● WHAT TO PRODUCE:
All lines holding the word "minus" are to be copied from the records beneath.

● EXERCISE MATERIALS:
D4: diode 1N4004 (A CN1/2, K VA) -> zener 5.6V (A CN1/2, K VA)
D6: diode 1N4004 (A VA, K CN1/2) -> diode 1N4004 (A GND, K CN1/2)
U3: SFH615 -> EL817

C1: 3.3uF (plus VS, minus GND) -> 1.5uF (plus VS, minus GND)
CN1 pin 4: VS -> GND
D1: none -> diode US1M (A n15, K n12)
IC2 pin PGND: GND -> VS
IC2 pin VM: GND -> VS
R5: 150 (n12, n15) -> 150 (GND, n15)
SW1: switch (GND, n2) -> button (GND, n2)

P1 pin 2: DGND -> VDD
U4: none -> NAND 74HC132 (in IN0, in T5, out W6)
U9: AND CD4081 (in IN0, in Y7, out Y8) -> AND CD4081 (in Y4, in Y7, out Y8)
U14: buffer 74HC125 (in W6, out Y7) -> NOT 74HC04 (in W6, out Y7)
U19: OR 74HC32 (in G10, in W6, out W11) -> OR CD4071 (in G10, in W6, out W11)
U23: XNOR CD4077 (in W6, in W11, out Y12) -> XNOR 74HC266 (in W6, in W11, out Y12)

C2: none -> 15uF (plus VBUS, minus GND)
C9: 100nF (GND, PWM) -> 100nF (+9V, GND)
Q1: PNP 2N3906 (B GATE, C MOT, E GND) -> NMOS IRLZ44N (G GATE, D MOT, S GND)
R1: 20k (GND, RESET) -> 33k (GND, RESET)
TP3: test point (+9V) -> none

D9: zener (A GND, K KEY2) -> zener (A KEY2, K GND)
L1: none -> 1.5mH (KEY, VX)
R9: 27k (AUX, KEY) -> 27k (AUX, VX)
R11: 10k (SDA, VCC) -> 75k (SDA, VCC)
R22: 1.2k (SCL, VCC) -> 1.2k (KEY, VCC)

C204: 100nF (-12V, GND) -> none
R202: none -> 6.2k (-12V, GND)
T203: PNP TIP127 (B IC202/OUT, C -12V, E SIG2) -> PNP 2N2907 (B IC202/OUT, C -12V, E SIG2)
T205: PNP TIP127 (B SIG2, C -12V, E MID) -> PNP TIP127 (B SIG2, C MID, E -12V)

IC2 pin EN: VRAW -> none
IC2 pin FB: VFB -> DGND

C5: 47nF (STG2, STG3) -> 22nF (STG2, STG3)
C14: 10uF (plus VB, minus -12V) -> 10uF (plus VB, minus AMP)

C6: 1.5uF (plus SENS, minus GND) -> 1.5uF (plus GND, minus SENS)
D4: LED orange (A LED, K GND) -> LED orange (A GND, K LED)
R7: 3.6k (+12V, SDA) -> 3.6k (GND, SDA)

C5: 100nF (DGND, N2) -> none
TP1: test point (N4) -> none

● COMPLETED TASK:
C1: 3.3uF (plus VS, minus GND) -> 1.5uF (plus VS, minus GND)
C2: none -> 15uF (plus VBUS, minus GND)
C14: 10uF (plus VB, minus -12V) -> 10uF (plus VB, minus AMP)
C6: 1.5uF (plus SENS, minus GND) -> 1.5uF (plus GND, minus SENS)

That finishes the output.